WORK TO COMPLETE: Your task is to return the span of lines beginning at the one with "brown L-shape: (192, 487) -> (17, 312), moved" and ending at the last line of the data, exactly as it stands.

'''

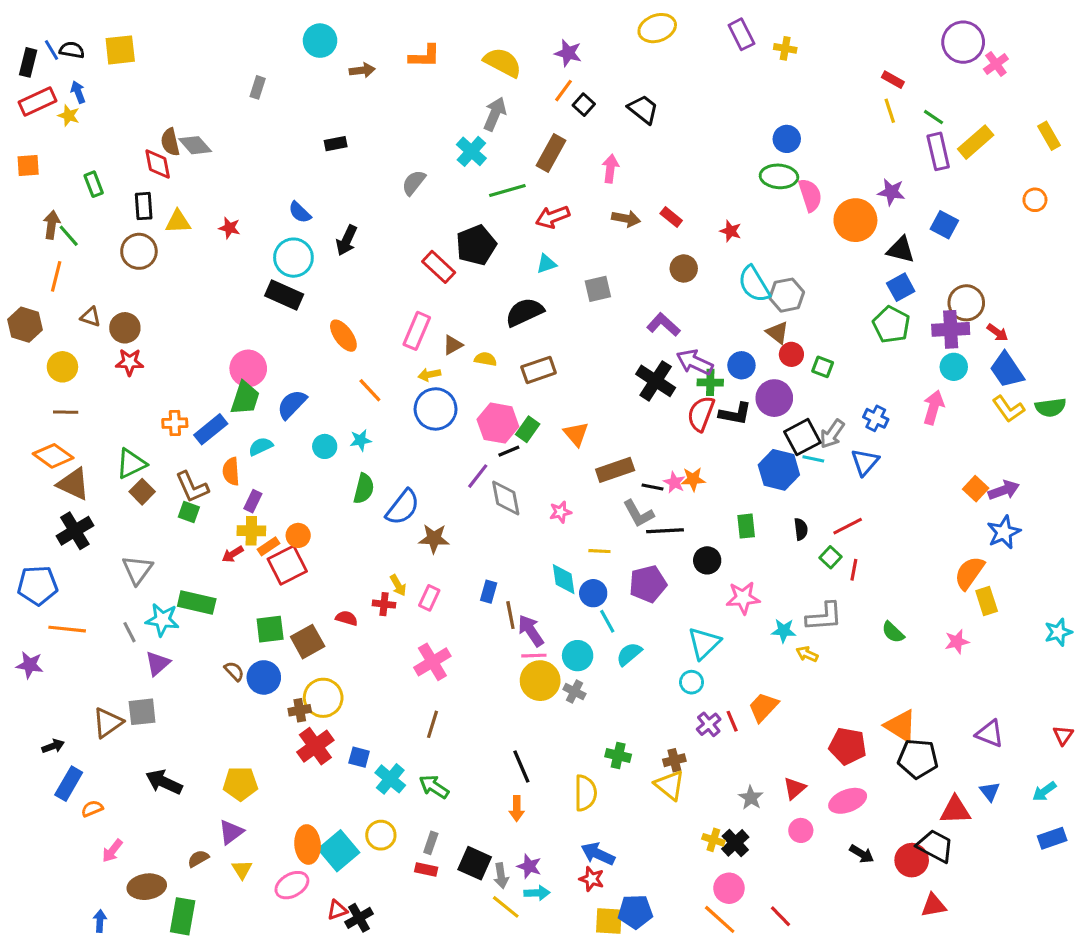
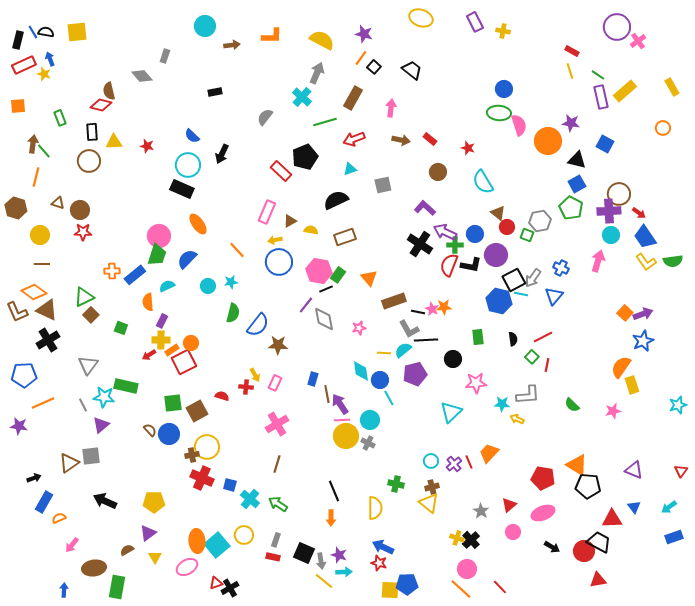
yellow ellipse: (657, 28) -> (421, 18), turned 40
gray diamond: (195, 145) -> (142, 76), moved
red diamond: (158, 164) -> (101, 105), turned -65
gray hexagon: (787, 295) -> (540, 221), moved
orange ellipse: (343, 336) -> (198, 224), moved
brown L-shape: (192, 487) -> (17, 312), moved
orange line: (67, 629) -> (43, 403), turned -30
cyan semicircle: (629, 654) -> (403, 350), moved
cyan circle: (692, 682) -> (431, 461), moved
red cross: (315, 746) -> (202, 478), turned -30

'''

ANSWER TO THIS TASK:
brown L-shape: (192, 487) -> (17, 312), moved
orange line: (67, 629) -> (43, 403), turned -30
cyan semicircle: (629, 654) -> (403, 350), moved
cyan circle: (692, 682) -> (431, 461), moved
red cross: (315, 746) -> (202, 478), turned -30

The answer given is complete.